__PROBLEM TO SOLVE__. Could you return each line of the material that has "orange" in it?

__RECORDS FOR THE EXERCISE__.
════════

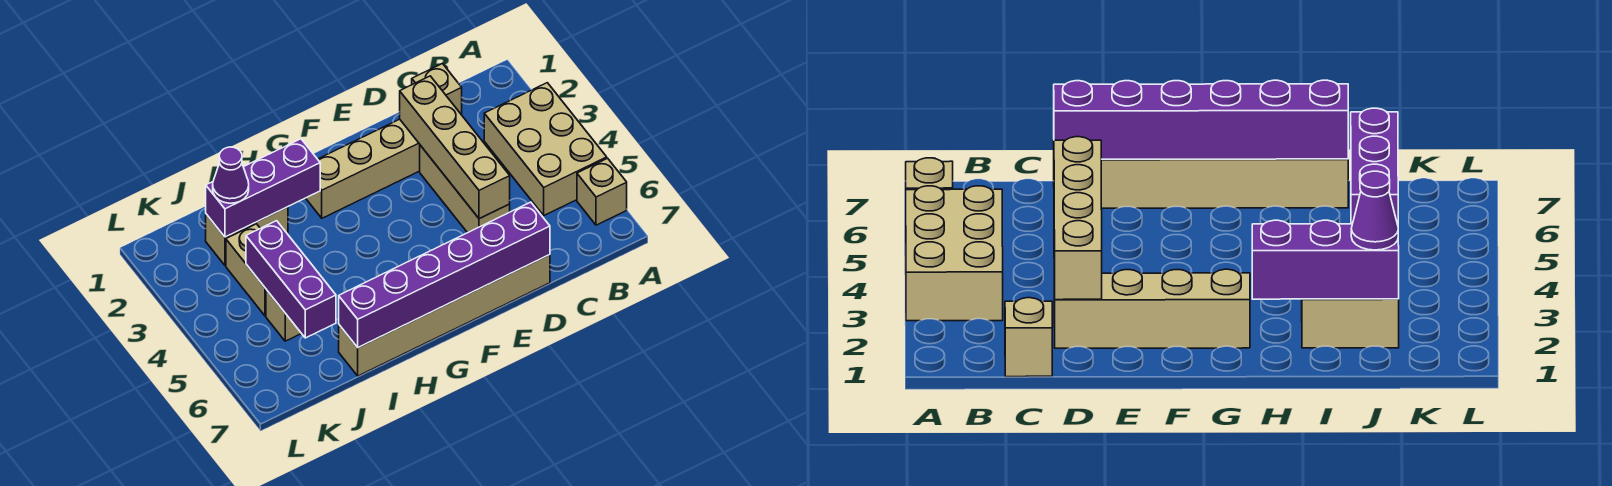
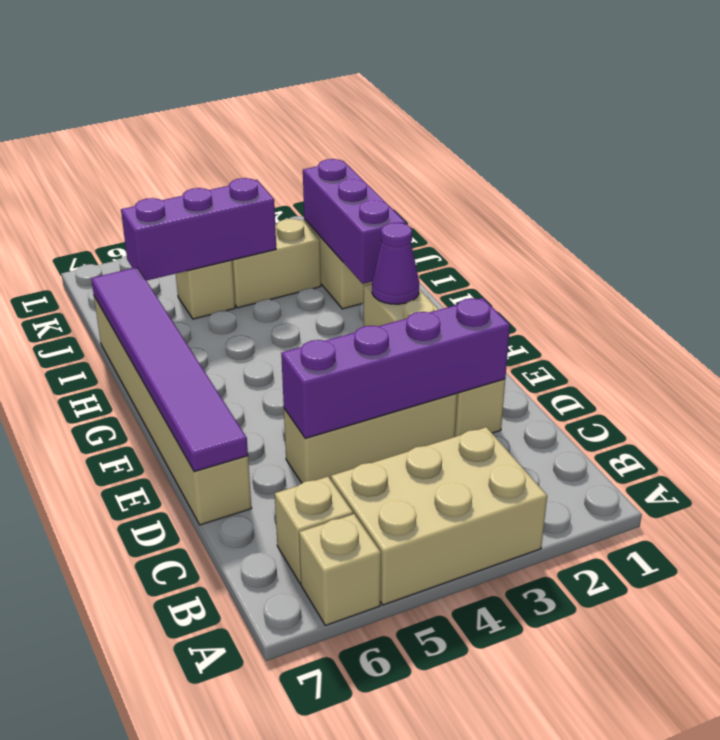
tan brick C1 level 1 -> tan brick B6 level 1
tan brick D2:D5 level 2 -> purple brick D2:D5 level 2
purple brick D7:I7 level 2 -> purple tile D7:I7 level 2
purple cone J2 level 3 -> purple cone G2 level 2

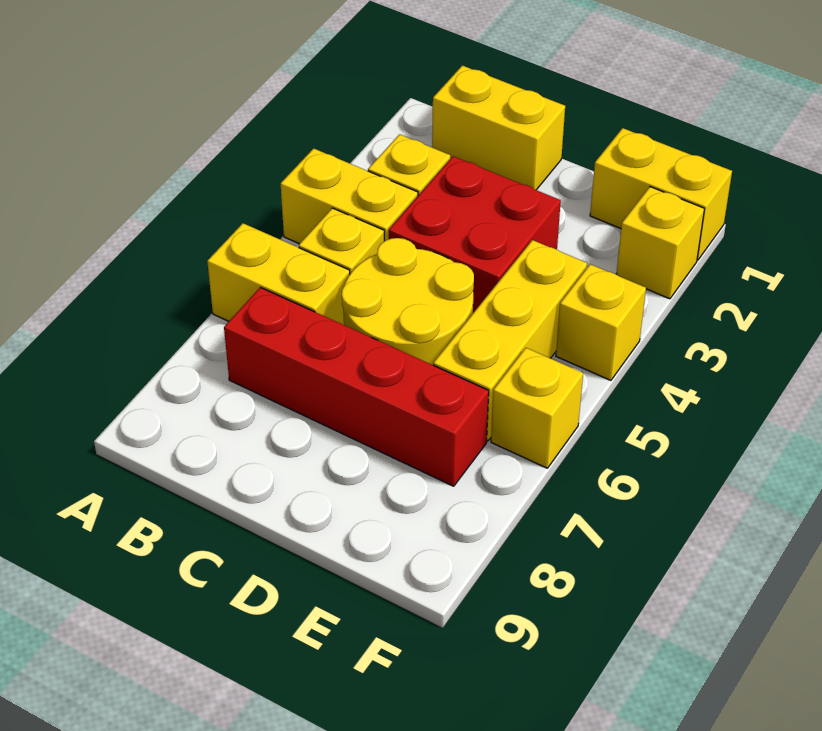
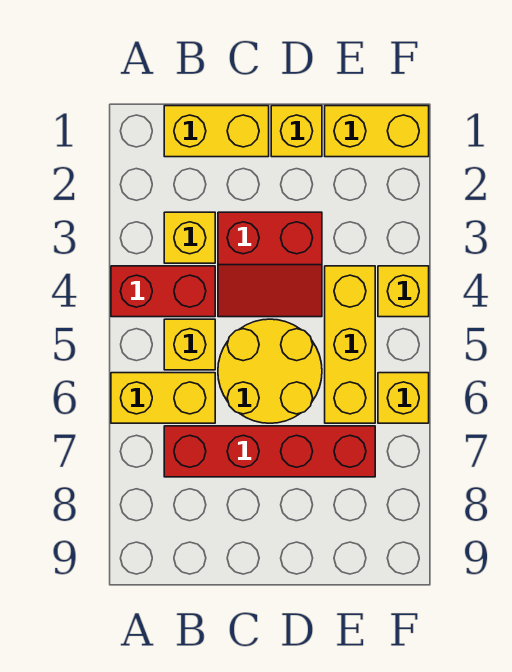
yellow brick A4:B4 level 1 -> red brick A4:B4 level 1
red brick C3:D4 level 1 -> red slope C3:D4 level 1 top 3
yellow brick F2 level 1 -> yellow brick D1 level 1

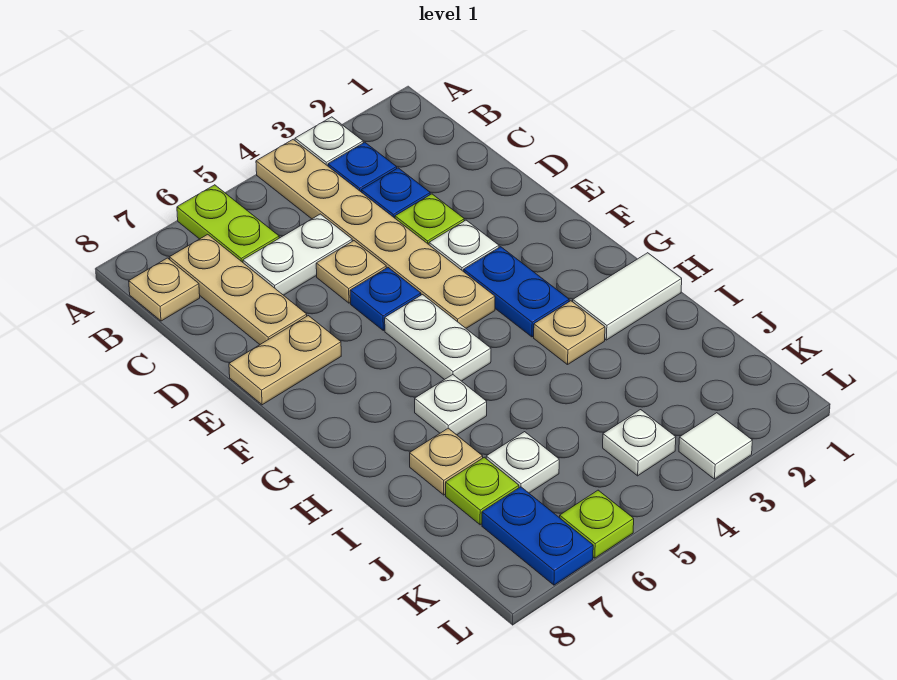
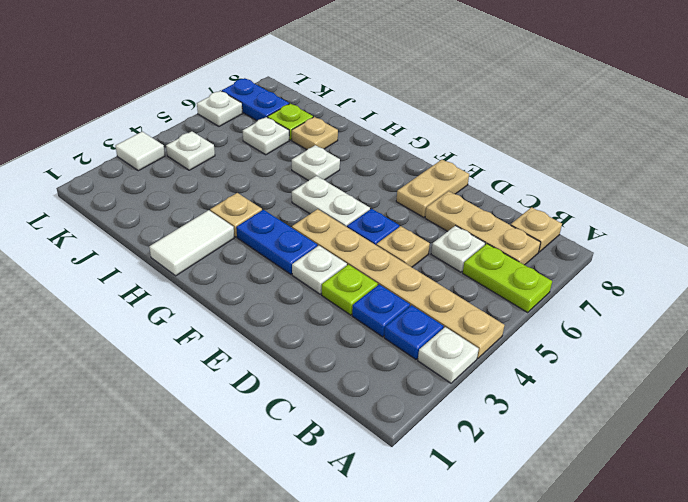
white plate C5:C6 level 1 -> white plate C6 level 1
lime plate L6 level 1 -> white plate L6 level 1

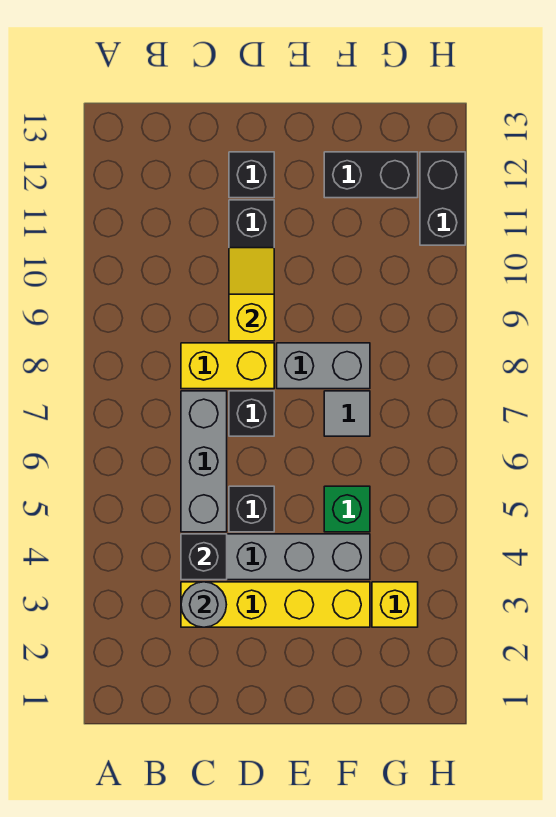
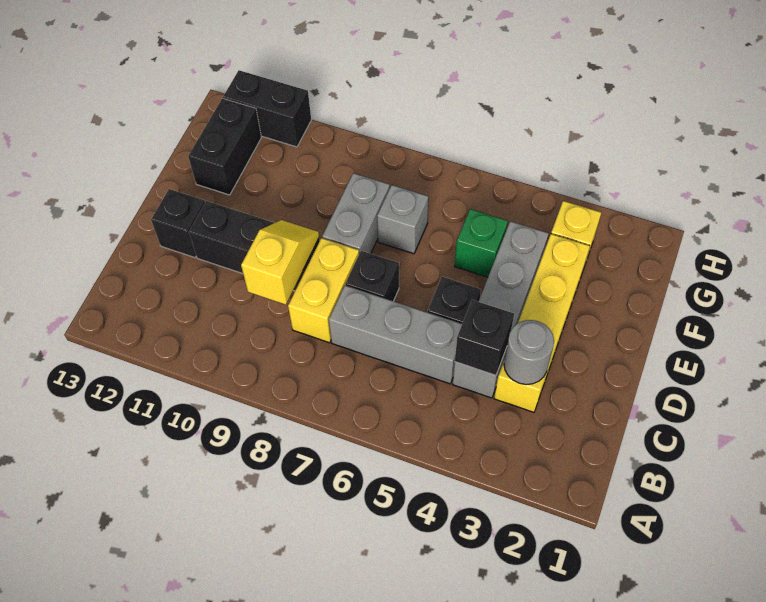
yellow slope D9:D10 level 2 top 9 -> yellow slope C9:D9 level 2 top C
grey tile F7 level 1 -> grey brick F7 level 1

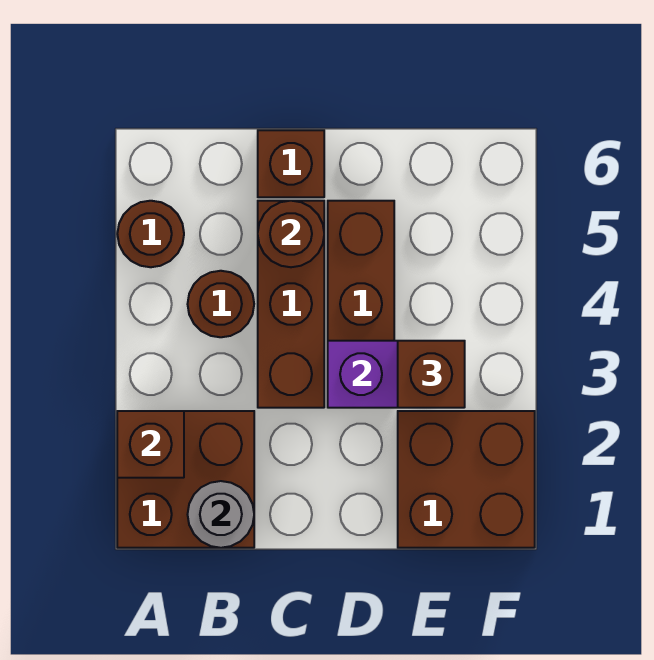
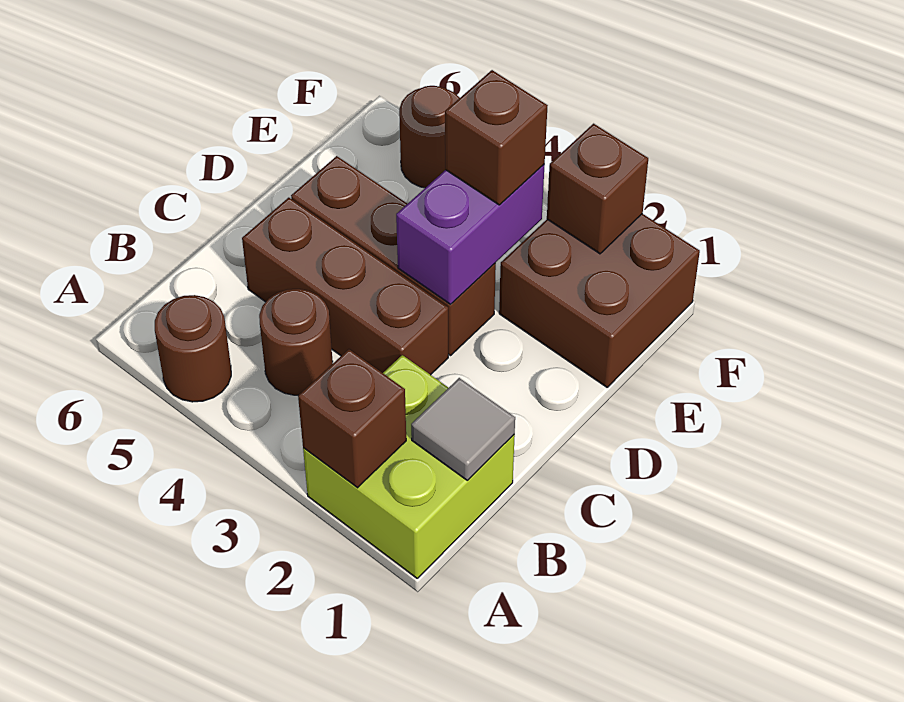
brown brick A1:B2 level 1 -> lime brick A1:B2 level 1
grey round brick B1 level 2 -> grey tile B1 level 2
brown round brick C5 level 2 -> brown round brick F5 level 1
brown brick C6 level 1 -> brown brick F2 level 2

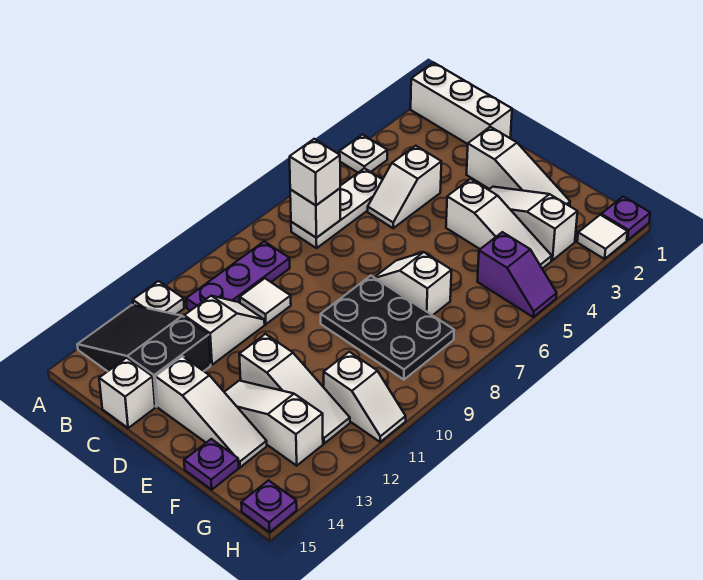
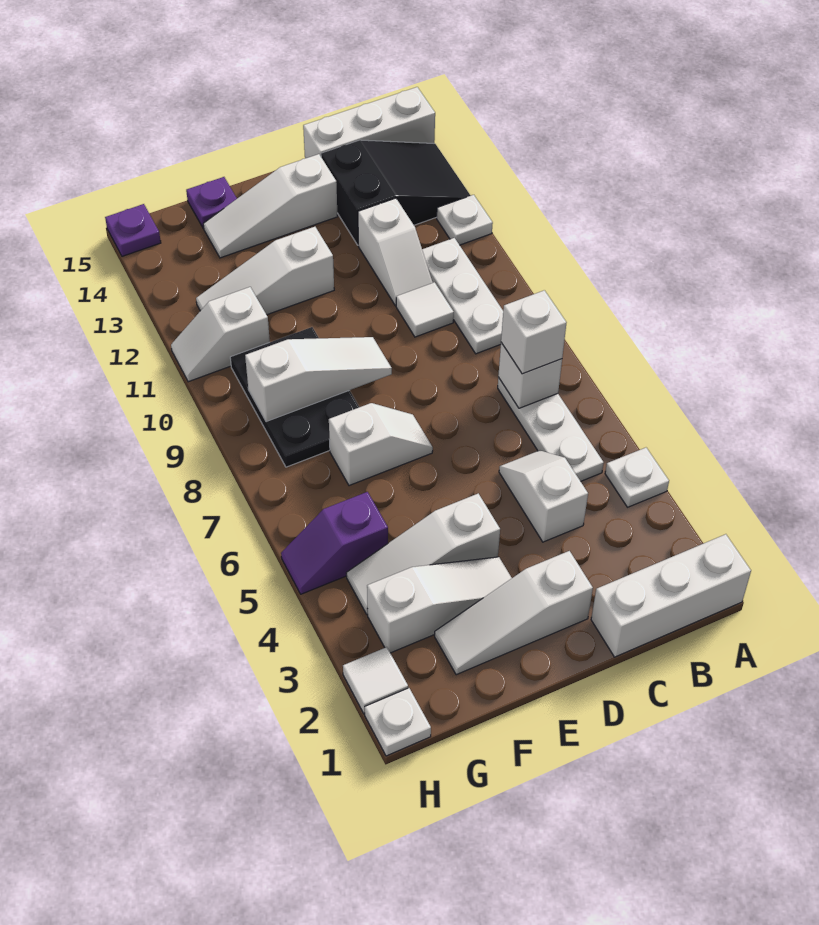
purple plate B9:B11 level 1 -> white plate B9:B11 level 1
white brick C15 level 1 -> white brick A15:C15 level 1
black plate E8:G9 level 1 -> black plate F8:G10 level 1
white slope E13:G13 level 1 top G -> white slope E9:G9 level 2 top G
purple plate H1 level 1 -> white plate H1 level 1

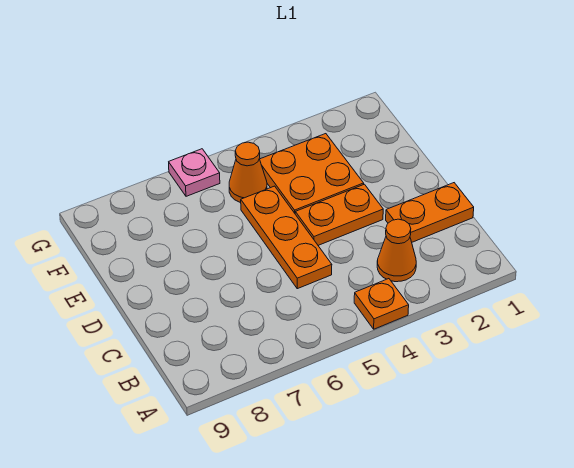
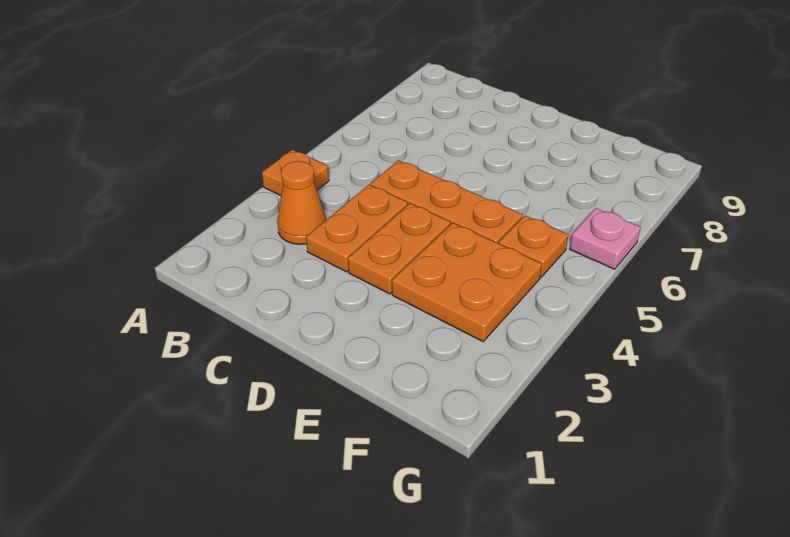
orange plate C1:C2 level 1 -> orange plate C3:C4 level 1
orange cone F5 level 1 -> orange plate F5 level 1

════════

__WRITTEN SOLUTION__.
orange plate C1:C2 level 1 -> orange plate C3:C4 level 1
orange cone F5 level 1 -> orange plate F5 level 1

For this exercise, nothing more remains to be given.